• ENTRIES PROVIDED:
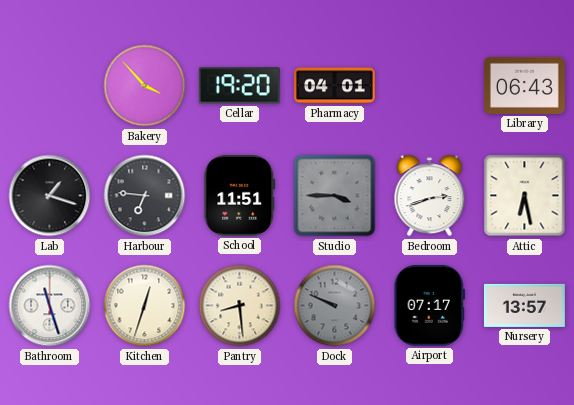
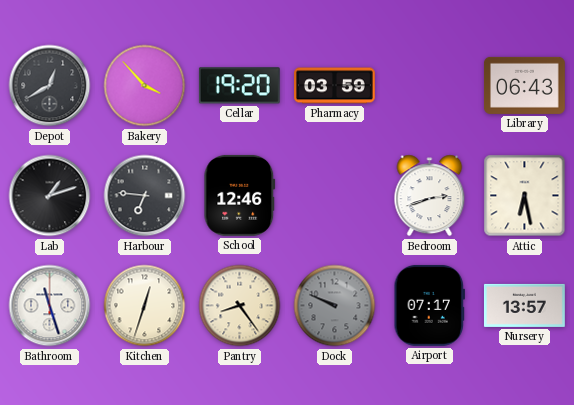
Depot: none -> 12:40
Pharmacy: 04:01 -> 03:59
Lab: 1:18 -> 1:12
School: 11:51 -> 12:46
Studio: 3:45 -> none
Pantry: 8:29 -> 8:24
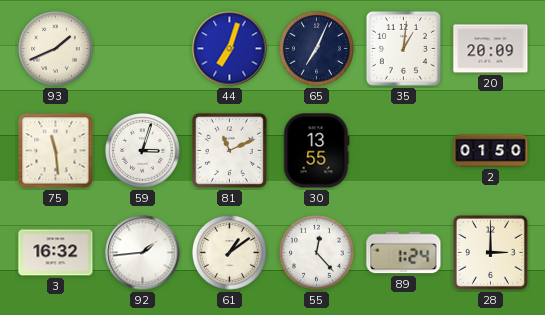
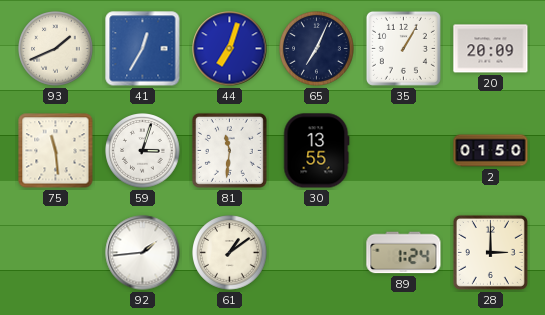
41: none -> 12:35
35: 1:01 -> 1:05
81: 11:11 -> 11:31
3: 16:32 -> none
55: 12:23 -> none
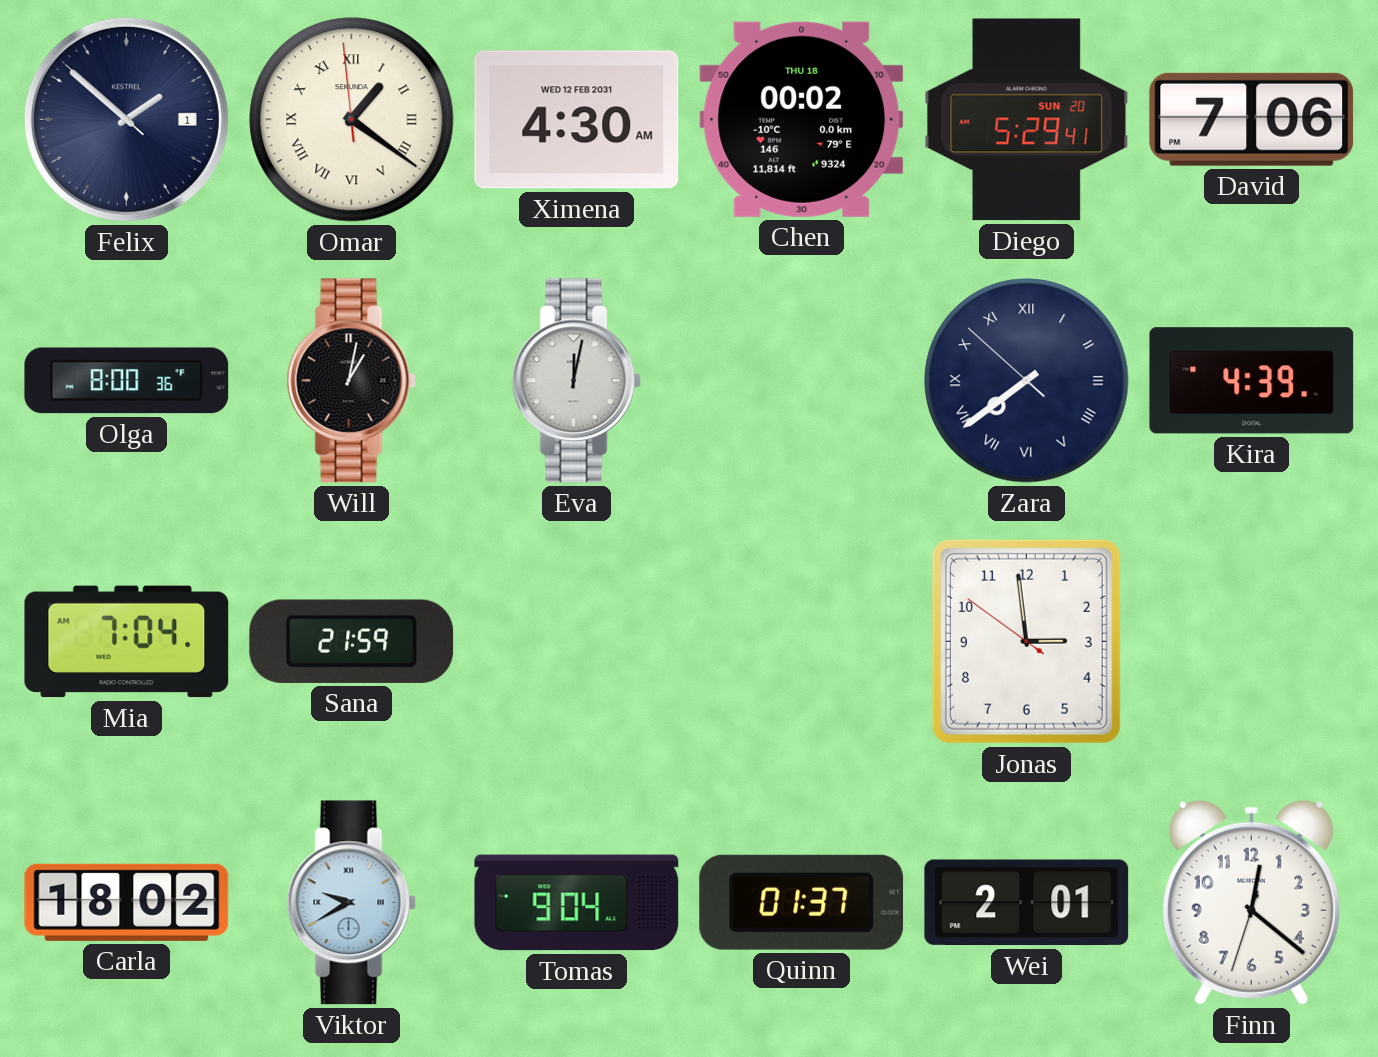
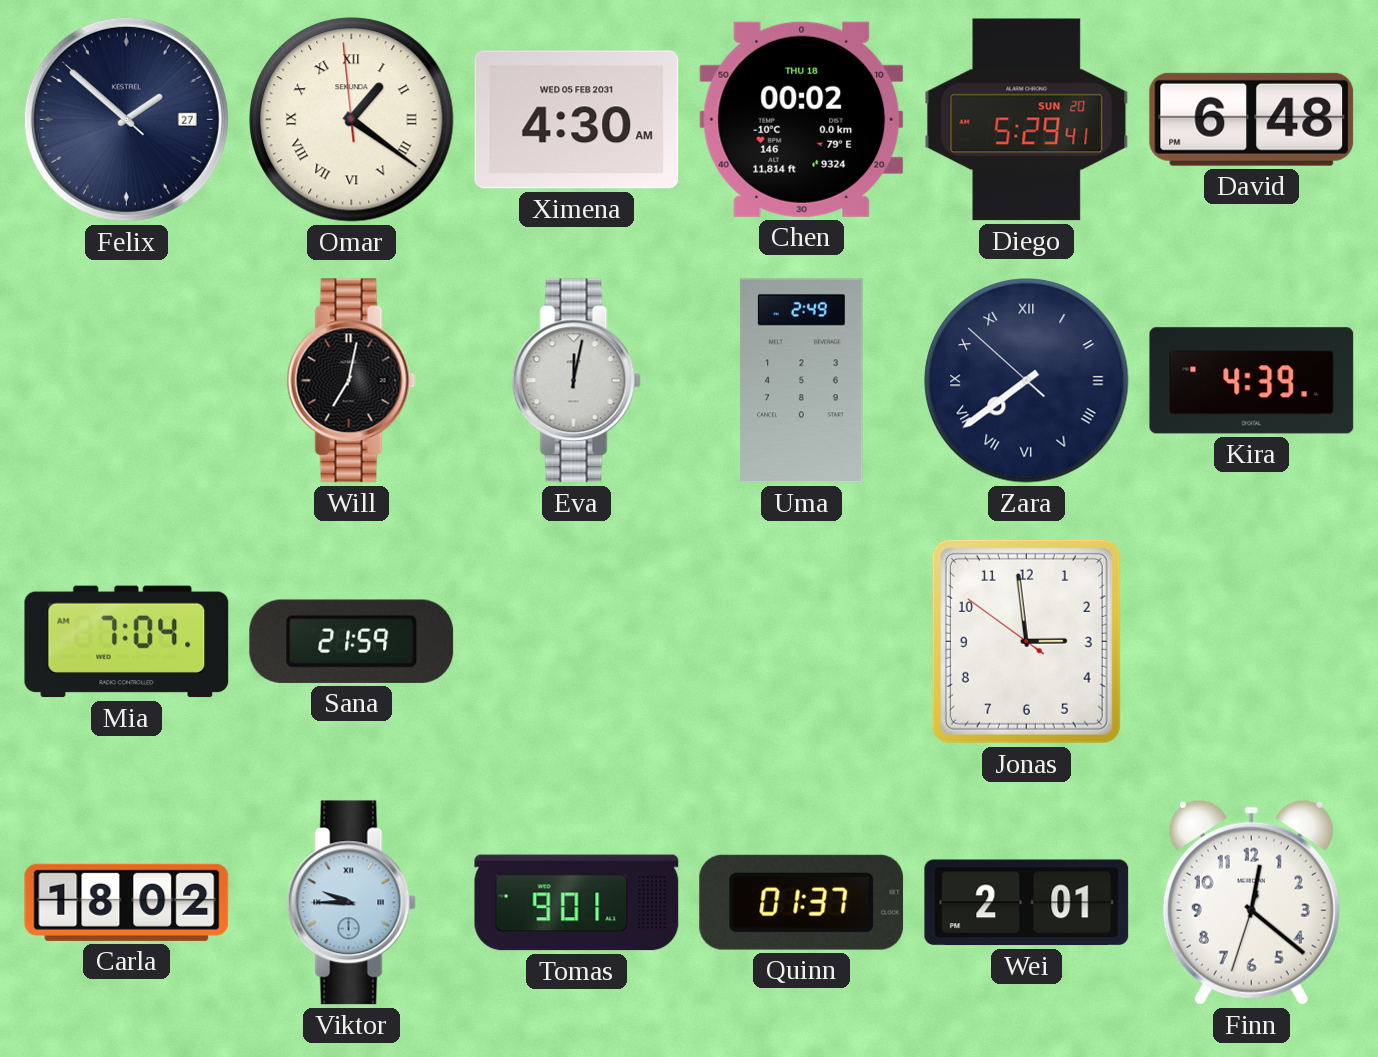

• EXERCISE DETAILS: Express the lines in these records as a JSON list of strings, one string per line, skipping blank lines. Leave the pictures out of your answer.

• TASK RESPONSE:
[
  "Depot: none -> 12:40",
  "Pharmacy: 04:01 -> 03:59",
  "Lab: 1:18 -> 1:12",
  "School: 11:51 -> 12:46",
  "Studio: 3:45 -> none",
  "Pantry: 8:29 -> 8:24",
  "41: none -> 12:35",
  "35: 1:01 -> 1:05",
  "81: 11:11 -> 11:31",
  "3: 16:32 -> none",
  "55: 12:23 -> none"
]